*** Begin section ***

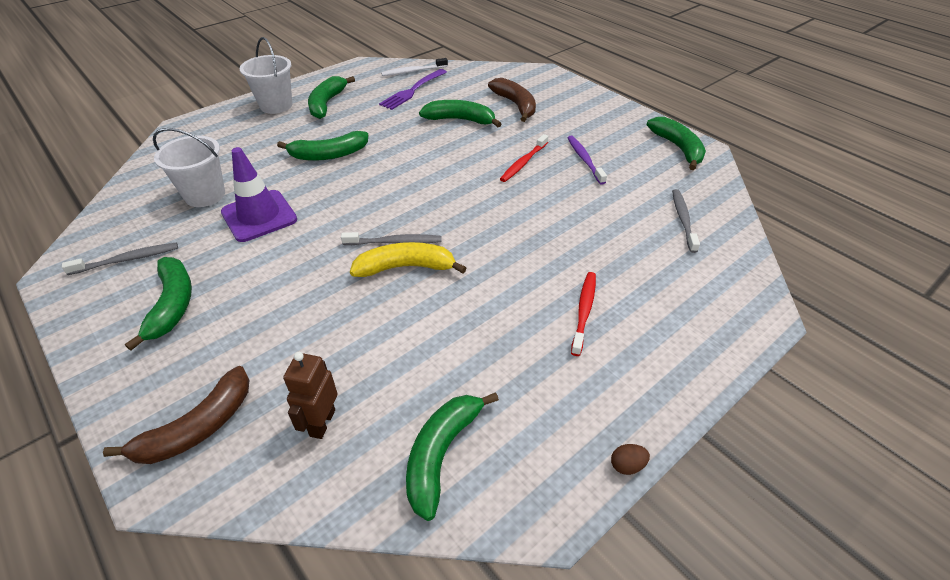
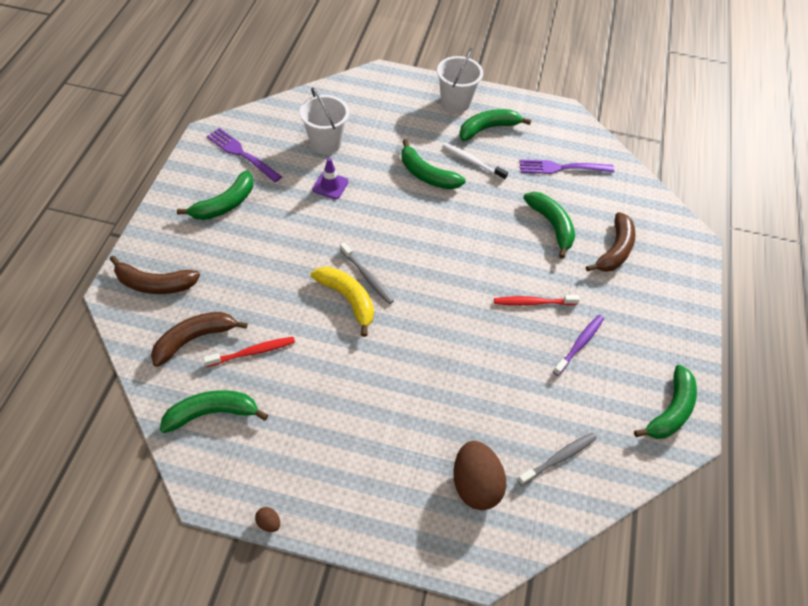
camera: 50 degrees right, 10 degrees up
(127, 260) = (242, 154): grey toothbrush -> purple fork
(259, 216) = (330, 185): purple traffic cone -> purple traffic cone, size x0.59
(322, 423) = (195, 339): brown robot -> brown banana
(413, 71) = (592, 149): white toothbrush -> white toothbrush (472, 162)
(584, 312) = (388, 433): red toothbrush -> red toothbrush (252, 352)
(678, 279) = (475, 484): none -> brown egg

*** End section ***

**Description of the task**
Exactly and only the lines from the one containing "(322, 423) = (195, 339): brown" through the end of the material are to be reproduced, both ends included.

**Exercise output**
(322, 423) = (195, 339): brown robot -> brown banana
(413, 71) = (592, 149): white toothbrush -> white toothbrush (472, 162)
(584, 312) = (388, 433): red toothbrush -> red toothbrush (252, 352)
(678, 279) = (475, 484): none -> brown egg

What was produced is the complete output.